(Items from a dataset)
_ _ _
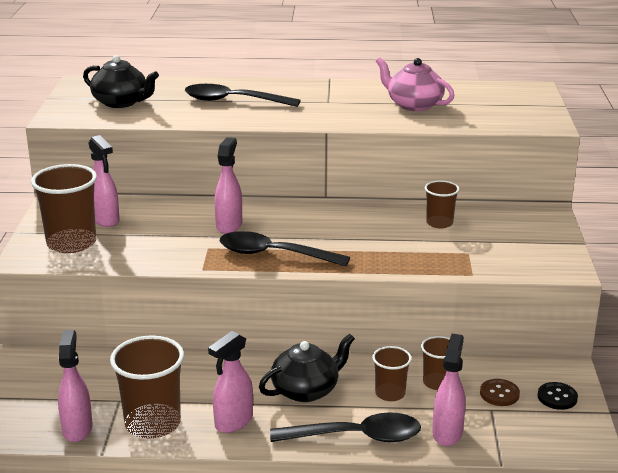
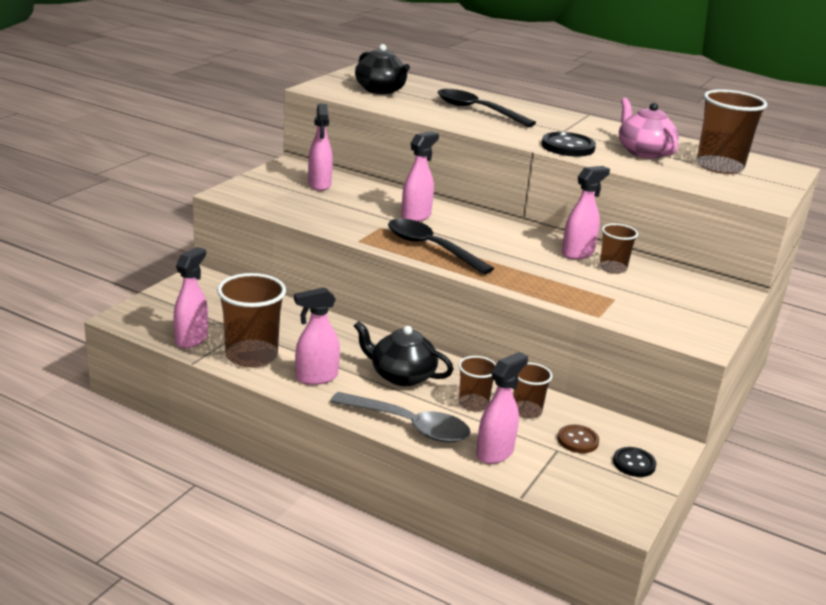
camera: 25 degrees right, 0 degrees up
(71, 243) = (275, 193): brown cup -> brown cup (719, 166)
(306, 390) = (401, 375): black teapot -> black teapot turned 150 degrees counterclockwise
(350, 118) = (568, 147): none -> black button
(356, 437) = (409, 425): black spoon -> grey spoon
(399, 217) = (578, 253): none -> pink spray bottle

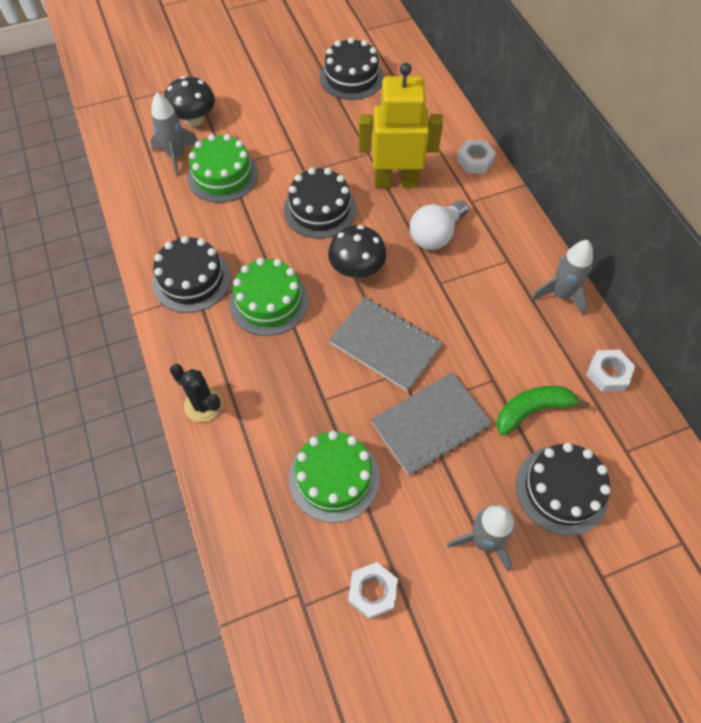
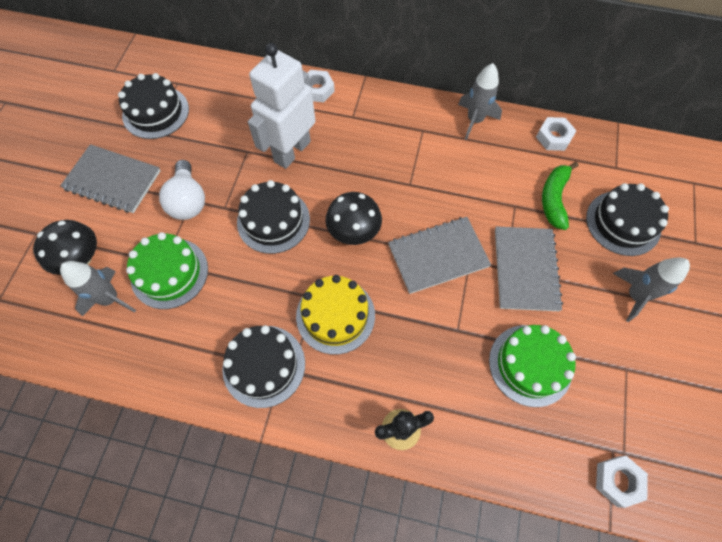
camera: 55 degrees left, 5 degrees up
(269, 301) = (335, 315): green cake -> yellow cake
(270, 93) = (113, 180): none -> grey notebook
(372, 591) = (637, 395): white nut -> white nut (617, 481)
(395, 181) = (292, 151): yellow robot -> white robot
(435, 235) = (365, 159): white light bulb -> white light bulb (188, 201)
_ _ _
### Work request
Set down only the lines from the one with "(356, 437) = (409, 425): black" through the end of the entries, exactly as they appear, leaving out each picture.

### Exercise solution
(356, 437) = (409, 425): black spoon -> grey spoon
(399, 217) = (578, 253): none -> pink spray bottle

camera: 55 degrees left, 5 degrees up
(269, 301) = (335, 315): green cake -> yellow cake
(270, 93) = (113, 180): none -> grey notebook
(372, 591) = (637, 395): white nut -> white nut (617, 481)
(395, 181) = (292, 151): yellow robot -> white robot
(435, 235) = (365, 159): white light bulb -> white light bulb (188, 201)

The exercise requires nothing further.